WORK TO COMPLETE →
Copy, from the listing, every line in which the string "blue" is present.

╔══

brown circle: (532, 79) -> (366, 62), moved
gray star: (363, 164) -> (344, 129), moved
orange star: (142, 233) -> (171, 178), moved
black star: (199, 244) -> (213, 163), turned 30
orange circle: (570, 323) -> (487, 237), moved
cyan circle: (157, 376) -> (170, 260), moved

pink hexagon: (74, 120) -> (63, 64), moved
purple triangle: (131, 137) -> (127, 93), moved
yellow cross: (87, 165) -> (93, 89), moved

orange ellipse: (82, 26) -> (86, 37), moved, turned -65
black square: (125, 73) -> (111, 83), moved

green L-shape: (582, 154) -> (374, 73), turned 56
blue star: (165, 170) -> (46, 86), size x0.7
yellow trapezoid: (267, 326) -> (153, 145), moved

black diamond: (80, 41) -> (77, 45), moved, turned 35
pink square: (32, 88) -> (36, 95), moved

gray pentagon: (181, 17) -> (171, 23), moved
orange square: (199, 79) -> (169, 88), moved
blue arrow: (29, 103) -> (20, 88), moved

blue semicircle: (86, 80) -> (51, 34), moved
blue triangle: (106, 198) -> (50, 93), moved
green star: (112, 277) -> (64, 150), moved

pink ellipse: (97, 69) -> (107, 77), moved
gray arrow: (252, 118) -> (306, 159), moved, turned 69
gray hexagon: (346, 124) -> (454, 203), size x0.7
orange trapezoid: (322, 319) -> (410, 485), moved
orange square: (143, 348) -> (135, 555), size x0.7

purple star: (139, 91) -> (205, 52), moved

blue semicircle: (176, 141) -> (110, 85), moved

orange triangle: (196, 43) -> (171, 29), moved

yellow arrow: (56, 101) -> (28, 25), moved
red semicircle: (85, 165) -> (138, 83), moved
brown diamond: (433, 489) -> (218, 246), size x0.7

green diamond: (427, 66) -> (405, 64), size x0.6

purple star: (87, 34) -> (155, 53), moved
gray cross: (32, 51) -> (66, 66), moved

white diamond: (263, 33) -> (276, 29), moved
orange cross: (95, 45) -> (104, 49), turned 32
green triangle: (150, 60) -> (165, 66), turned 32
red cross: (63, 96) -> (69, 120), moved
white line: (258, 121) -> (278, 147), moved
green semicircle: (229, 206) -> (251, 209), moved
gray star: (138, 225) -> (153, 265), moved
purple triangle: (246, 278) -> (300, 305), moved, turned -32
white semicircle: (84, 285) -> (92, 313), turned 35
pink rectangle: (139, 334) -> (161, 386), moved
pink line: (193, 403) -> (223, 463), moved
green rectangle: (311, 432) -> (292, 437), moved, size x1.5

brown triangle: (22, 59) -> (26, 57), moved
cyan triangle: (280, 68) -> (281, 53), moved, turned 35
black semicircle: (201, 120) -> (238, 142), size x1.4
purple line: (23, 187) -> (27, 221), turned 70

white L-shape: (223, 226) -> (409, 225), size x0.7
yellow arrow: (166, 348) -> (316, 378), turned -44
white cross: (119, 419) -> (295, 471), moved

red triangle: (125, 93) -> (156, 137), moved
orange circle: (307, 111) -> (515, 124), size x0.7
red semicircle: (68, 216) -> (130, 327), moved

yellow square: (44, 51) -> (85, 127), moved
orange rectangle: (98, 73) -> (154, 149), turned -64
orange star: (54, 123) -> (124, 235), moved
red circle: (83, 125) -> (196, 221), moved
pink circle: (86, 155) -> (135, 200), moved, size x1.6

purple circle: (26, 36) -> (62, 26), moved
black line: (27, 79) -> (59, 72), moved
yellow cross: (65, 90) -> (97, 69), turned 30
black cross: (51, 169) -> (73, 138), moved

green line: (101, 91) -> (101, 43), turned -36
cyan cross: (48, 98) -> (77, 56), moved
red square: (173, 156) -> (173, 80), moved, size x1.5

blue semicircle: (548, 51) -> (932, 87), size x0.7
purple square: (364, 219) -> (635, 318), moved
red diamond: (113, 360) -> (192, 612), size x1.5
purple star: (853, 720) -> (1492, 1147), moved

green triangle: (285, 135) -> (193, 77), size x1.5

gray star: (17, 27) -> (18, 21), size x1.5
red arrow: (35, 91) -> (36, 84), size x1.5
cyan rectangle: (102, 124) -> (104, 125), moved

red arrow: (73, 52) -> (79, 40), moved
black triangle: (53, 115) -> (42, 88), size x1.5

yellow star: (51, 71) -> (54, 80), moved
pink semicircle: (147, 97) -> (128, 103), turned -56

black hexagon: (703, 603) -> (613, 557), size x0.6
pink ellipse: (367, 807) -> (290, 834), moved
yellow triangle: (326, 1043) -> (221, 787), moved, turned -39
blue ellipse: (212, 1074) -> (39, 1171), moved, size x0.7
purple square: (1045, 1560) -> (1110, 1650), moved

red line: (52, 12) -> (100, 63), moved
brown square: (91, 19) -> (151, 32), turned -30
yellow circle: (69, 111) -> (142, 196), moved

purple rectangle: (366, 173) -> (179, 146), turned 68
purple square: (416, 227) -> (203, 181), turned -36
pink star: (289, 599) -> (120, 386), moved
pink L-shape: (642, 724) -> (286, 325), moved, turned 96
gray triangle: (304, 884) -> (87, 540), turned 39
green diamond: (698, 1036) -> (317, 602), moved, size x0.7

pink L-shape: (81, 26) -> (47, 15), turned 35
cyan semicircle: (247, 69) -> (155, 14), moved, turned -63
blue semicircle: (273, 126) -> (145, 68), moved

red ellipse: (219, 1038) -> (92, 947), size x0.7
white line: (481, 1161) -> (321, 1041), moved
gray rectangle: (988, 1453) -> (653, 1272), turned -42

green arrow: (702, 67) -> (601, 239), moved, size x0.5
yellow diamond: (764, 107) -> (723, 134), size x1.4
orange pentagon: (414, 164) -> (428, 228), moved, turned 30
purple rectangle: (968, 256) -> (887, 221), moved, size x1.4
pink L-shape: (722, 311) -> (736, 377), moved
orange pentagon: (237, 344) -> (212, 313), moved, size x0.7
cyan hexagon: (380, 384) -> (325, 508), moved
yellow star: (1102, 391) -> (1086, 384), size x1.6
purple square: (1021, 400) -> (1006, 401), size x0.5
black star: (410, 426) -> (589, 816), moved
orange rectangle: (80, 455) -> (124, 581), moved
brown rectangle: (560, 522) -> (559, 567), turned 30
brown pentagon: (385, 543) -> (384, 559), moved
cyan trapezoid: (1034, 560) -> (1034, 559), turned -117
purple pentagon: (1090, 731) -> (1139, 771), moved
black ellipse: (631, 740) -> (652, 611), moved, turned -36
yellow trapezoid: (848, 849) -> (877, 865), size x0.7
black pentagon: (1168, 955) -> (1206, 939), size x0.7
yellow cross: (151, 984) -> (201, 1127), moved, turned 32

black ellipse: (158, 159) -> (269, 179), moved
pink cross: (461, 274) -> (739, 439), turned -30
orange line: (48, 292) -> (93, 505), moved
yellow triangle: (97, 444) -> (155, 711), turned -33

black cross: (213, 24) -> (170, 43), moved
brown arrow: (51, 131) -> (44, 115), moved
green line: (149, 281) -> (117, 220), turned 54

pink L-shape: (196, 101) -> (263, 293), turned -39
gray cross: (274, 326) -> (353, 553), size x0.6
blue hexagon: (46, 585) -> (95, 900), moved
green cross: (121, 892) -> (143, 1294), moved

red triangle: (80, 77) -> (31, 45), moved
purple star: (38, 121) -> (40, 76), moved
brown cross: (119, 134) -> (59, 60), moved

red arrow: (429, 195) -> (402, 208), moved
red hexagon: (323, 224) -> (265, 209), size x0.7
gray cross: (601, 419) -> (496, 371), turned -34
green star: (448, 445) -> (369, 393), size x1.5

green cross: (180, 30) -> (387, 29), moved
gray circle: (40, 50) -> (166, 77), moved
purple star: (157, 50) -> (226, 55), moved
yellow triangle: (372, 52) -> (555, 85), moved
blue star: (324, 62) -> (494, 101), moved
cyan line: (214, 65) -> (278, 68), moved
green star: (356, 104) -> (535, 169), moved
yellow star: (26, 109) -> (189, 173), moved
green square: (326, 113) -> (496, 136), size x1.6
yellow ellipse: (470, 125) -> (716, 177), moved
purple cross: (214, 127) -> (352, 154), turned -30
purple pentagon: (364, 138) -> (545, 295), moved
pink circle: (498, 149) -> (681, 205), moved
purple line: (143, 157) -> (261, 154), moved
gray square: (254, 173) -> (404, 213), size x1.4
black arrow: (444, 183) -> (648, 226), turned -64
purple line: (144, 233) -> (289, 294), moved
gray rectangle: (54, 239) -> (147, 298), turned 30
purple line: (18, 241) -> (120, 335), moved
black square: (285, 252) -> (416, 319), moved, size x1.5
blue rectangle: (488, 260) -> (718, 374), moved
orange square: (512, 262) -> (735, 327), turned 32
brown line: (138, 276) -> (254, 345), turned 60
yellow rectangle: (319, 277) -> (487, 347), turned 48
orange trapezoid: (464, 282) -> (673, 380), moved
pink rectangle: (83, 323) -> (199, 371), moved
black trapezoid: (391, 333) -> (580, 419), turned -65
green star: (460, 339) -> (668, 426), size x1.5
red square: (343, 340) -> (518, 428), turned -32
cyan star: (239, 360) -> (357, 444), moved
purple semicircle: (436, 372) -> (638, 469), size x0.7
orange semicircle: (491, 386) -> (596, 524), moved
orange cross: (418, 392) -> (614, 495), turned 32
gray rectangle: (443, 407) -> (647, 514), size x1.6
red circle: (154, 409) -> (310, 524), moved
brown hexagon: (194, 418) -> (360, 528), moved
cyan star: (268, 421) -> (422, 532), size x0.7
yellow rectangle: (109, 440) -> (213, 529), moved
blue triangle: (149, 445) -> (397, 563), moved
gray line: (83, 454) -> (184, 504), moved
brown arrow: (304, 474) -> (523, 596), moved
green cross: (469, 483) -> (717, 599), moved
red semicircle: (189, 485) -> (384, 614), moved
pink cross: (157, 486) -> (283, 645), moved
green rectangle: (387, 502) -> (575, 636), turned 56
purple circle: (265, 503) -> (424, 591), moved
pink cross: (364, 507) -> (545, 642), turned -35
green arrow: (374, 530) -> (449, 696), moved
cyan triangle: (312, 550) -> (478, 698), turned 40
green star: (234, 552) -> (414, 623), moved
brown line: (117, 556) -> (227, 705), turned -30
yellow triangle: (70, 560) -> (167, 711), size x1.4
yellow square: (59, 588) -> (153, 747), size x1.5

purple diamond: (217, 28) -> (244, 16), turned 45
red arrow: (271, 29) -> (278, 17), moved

╚══

ANSWER FOR THIS EXERCISE →
blue star: (165, 170) -> (46, 86), size x0.7
blue arrow: (29, 103) -> (20, 88), moved
blue semicircle: (86, 80) -> (51, 34), moved
blue triangle: (106, 198) -> (50, 93), moved
blue semicircle: (176, 141) -> (110, 85), moved
blue semicircle: (548, 51) -> (932, 87), size x0.7
blue ellipse: (212, 1074) -> (39, 1171), moved, size x0.7
blue semicircle: (273, 126) -> (145, 68), moved
blue hexagon: (46, 585) -> (95, 900), moved
blue star: (324, 62) -> (494, 101), moved
blue rectangle: (488, 260) -> (718, 374), moved
blue triangle: (149, 445) -> (397, 563), moved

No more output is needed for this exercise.